> [WORK INSTRUCTIONS]:
Below is some data. Retype exactly the lines starting at the one with "(314, 194) = (303, 445): pink" and ending at the one with "(473, 289) = (412, 242): none".

> [ENTRIES PROVIDED]:
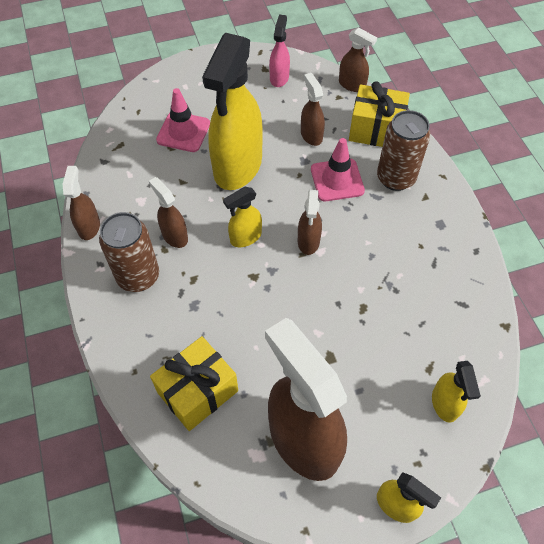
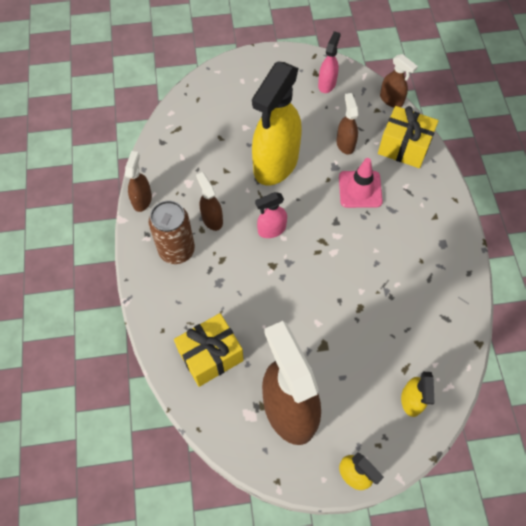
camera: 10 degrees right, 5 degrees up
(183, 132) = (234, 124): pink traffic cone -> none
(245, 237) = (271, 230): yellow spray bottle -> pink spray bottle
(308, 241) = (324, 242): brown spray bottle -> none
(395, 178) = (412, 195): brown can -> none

* * *

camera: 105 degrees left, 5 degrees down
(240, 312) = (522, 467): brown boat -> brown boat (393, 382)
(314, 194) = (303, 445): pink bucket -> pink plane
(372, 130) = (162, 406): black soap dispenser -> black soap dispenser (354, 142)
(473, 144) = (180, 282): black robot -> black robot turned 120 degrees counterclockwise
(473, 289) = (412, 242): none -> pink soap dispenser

> [SOLUTION FOR THIS TASK]:
(314, 194) = (303, 445): pink bucket -> pink plane
(372, 130) = (162, 406): black soap dispenser -> black soap dispenser (354, 142)
(473, 144) = (180, 282): black robot -> black robot turned 120 degrees counterclockwise
(473, 289) = (412, 242): none -> pink soap dispenser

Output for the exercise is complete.